> **To do**
Return the data below unaltered, but strip out the pictures.

(Scene difference descriptions)
Content starts

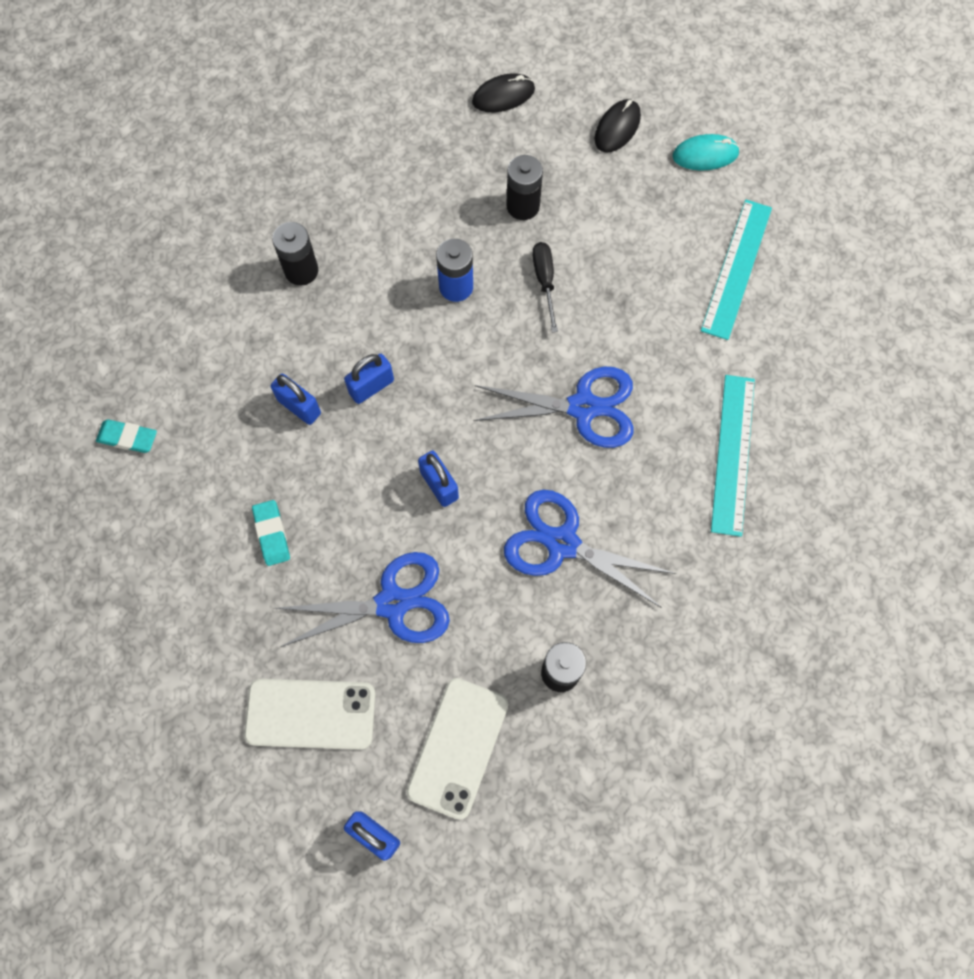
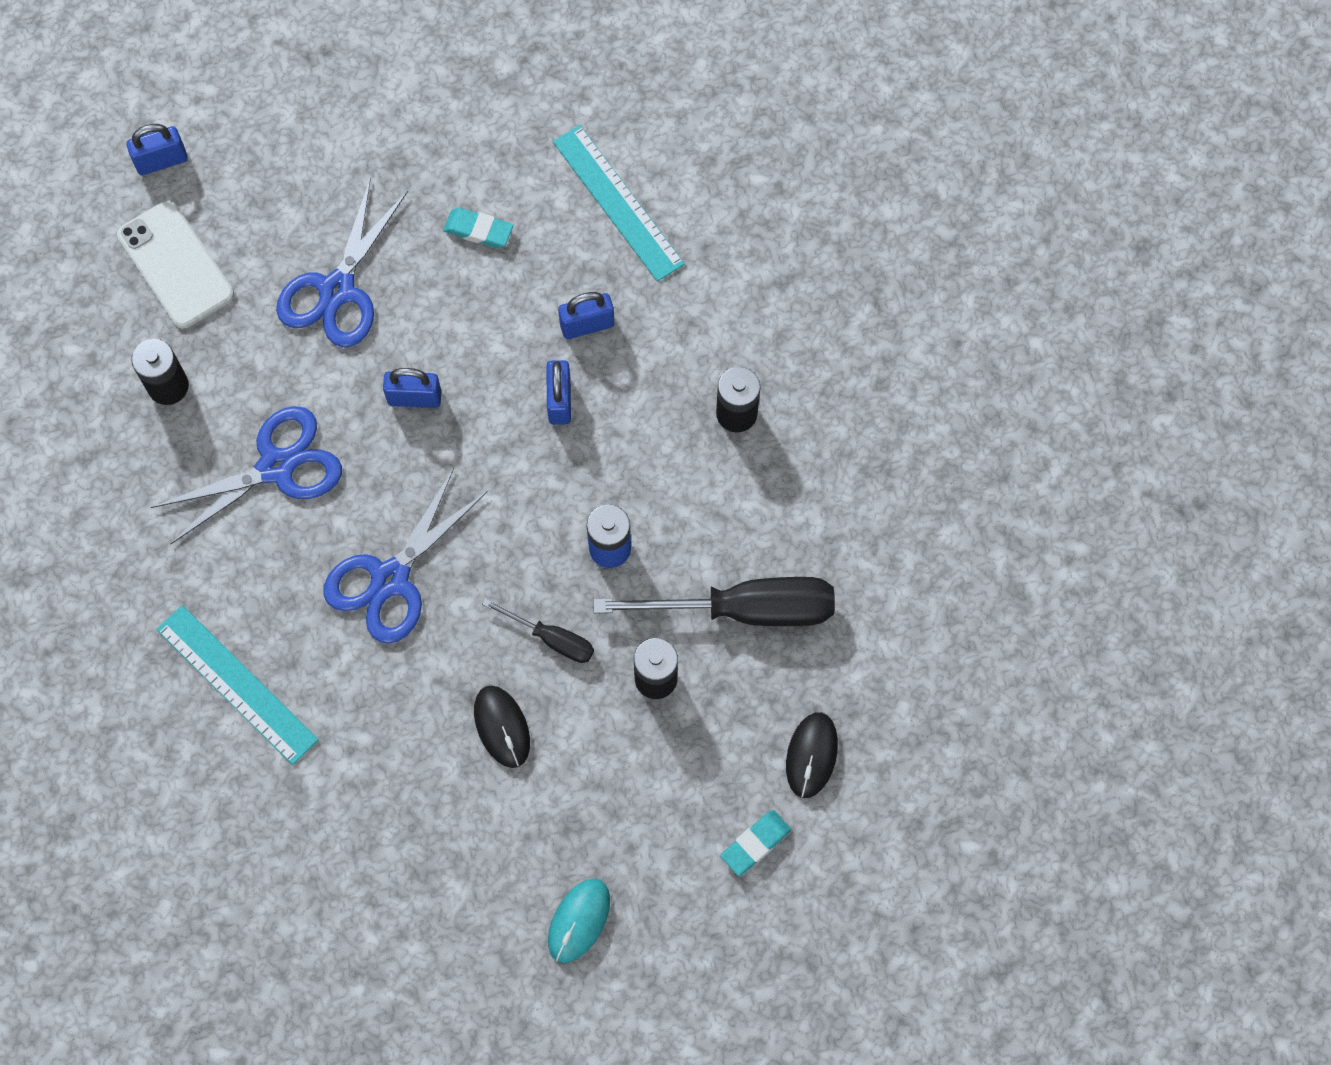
camera: 125 degrees right, 0 degrees up
(128, 438) = (666, 164): turquoise eraser -> turquoise eraser (755, 844)
(310, 714) = (295, 170): white phone -> none
(438, 185) = (744, 609): none -> black screwdriver
(617, 128) = (681, 849): black mouse -> black mouse (502, 727)
(736, 268) = (422, 845): turquoise ruler -> turquoise ruler (618, 202)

Content ends

> **Response area**
camera: 125 degrees right, 0 degrees up
(128, 438) = (666, 164): turquoise eraser -> turquoise eraser (755, 844)
(310, 714) = (295, 170): white phone -> none
(438, 185) = (744, 609): none -> black screwdriver
(617, 128) = (681, 849): black mouse -> black mouse (502, 727)
(736, 268) = (422, 845): turquoise ruler -> turquoise ruler (618, 202)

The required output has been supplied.